__The problem__. Return exactly the lines of the entries that start at the line containing "green brick B8:C8 level 1 -> none" and continue to the last line. Omit the pictures.

(Before-and-after object listings)
________
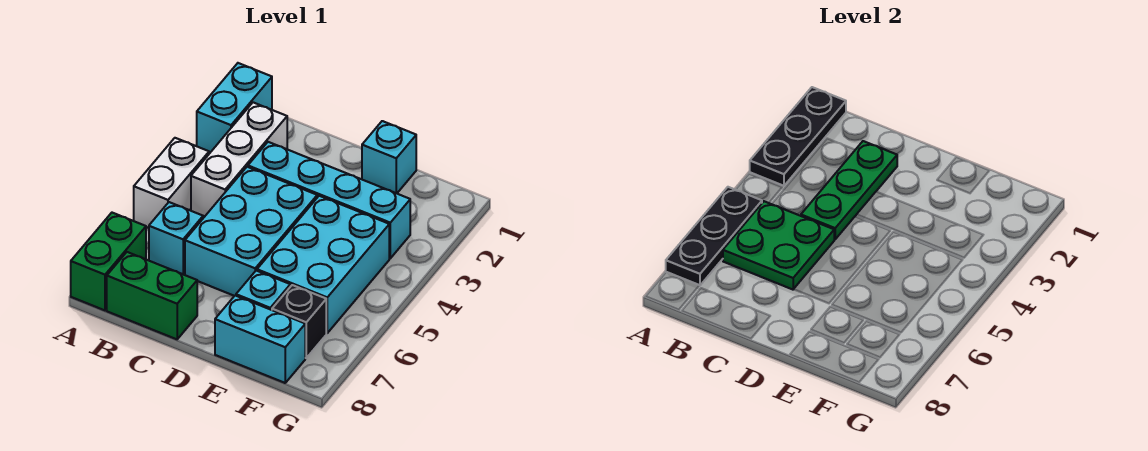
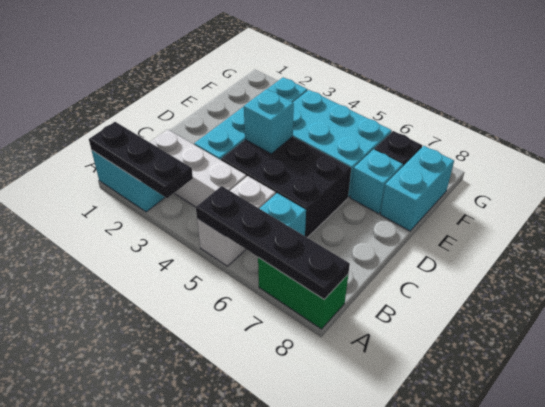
white brick A4:A5 level 1 -> white brick A5:B5 level 1
black plate A5:A7 level 2 -> black plate A5:A8 level 2
green plate B5:C6 level 2 -> none
green brick B8:C8 level 1 -> none
green plate C2:C4 level 2 -> none
cyan brick C4:D6 level 1 -> black brick C4:D6 level 1
cyan brick E1 level 1 -> cyan brick D4 level 2

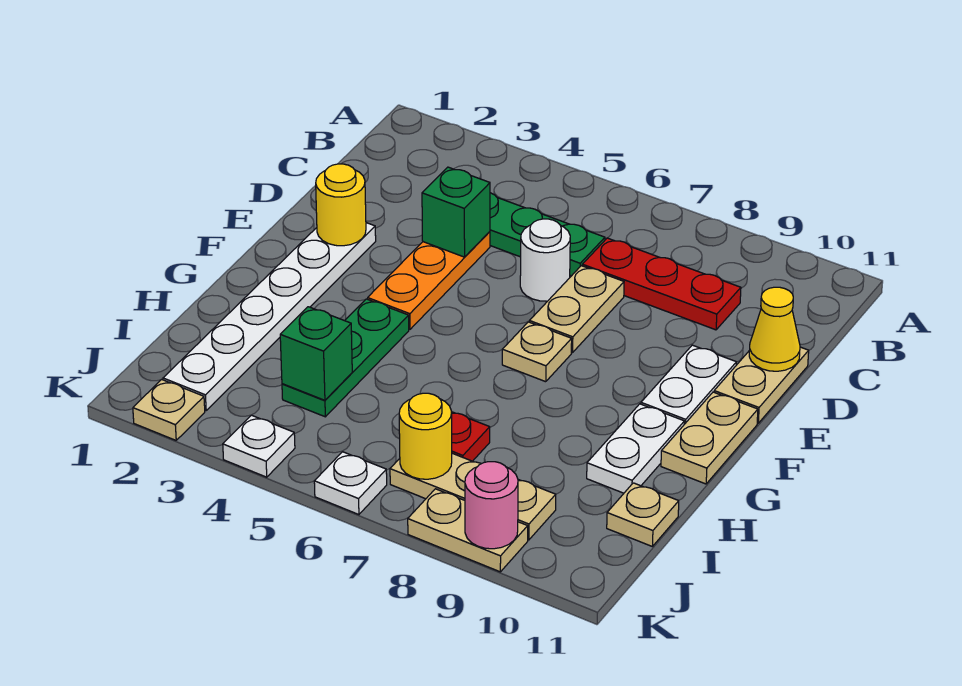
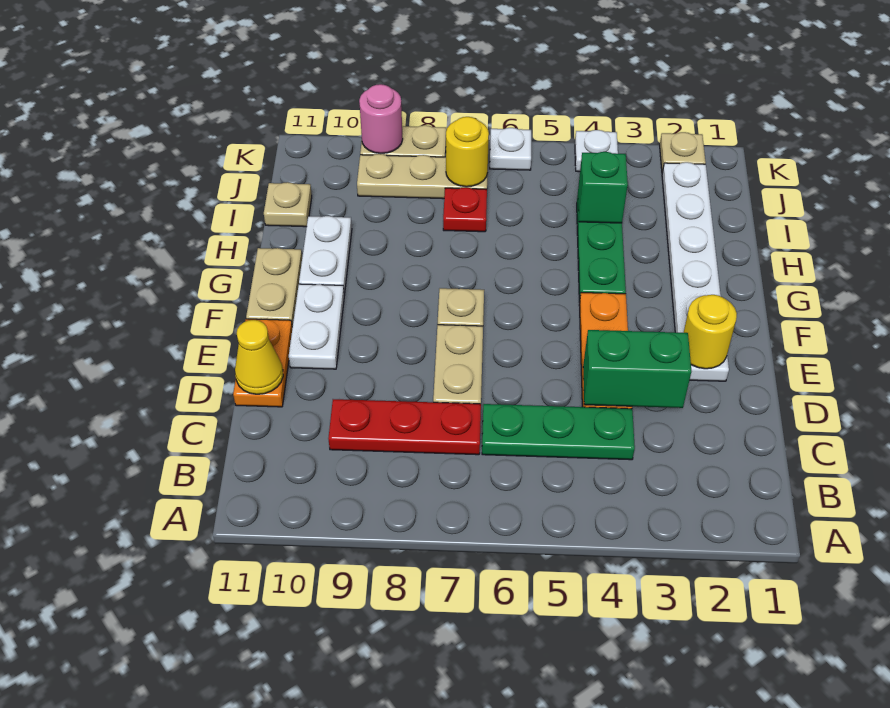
green brick D4 level 2 -> green brick D3:D4 level 2
white round brick D6 level 1 -> none
tan plate D11:E11 level 1 -> orange plate D11:E11 level 1

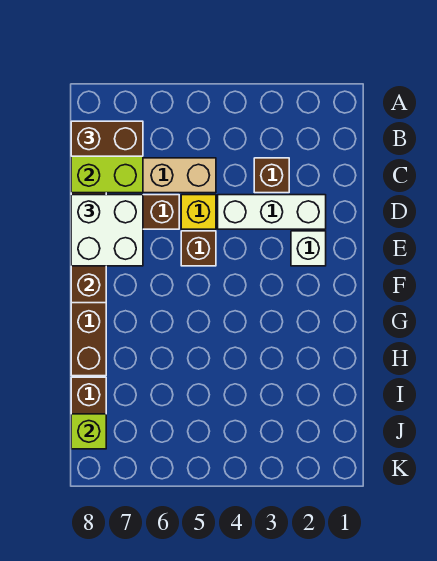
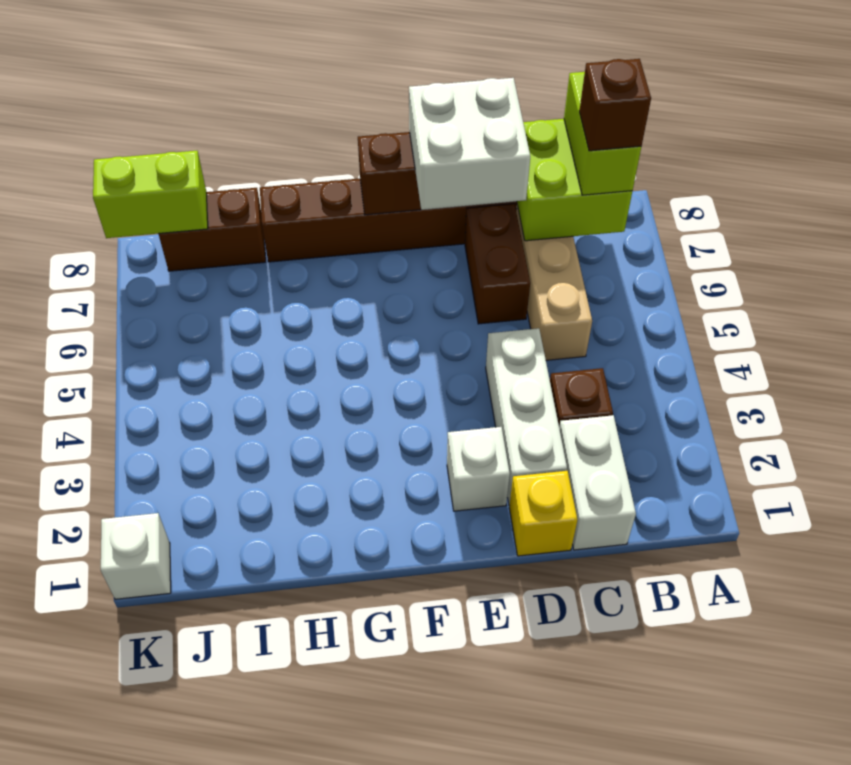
brown brick B7:B8 level 3 -> lime brick B7:B8 level 3
none -> white brick C1:C2 level 1
yellow brick D5 level 1 -> yellow brick D1 level 1
brown brick E5 level 1 -> brown brick B7 level 4
lime brick J8 level 2 -> lime brick J8:K8 level 2
none -> white brick K1 level 1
________
__Final answer__.
green brick B8:C8 level 1 -> none
green plate C2:C4 level 2 -> none
cyan brick C4:D6 level 1 -> black brick C4:D6 level 1
cyan brick E1 level 1 -> cyan brick D4 level 2

green brick D4 level 2 -> green brick D3:D4 level 2
white round brick D6 level 1 -> none
tan plate D11:E11 level 1 -> orange plate D11:E11 level 1

brown brick B7:B8 level 3 -> lime brick B7:B8 level 3
none -> white brick C1:C2 level 1
yellow brick D5 level 1 -> yellow brick D1 level 1
brown brick E5 level 1 -> brown brick B7 level 4
lime brick J8 level 2 -> lime brick J8:K8 level 2
none -> white brick K1 level 1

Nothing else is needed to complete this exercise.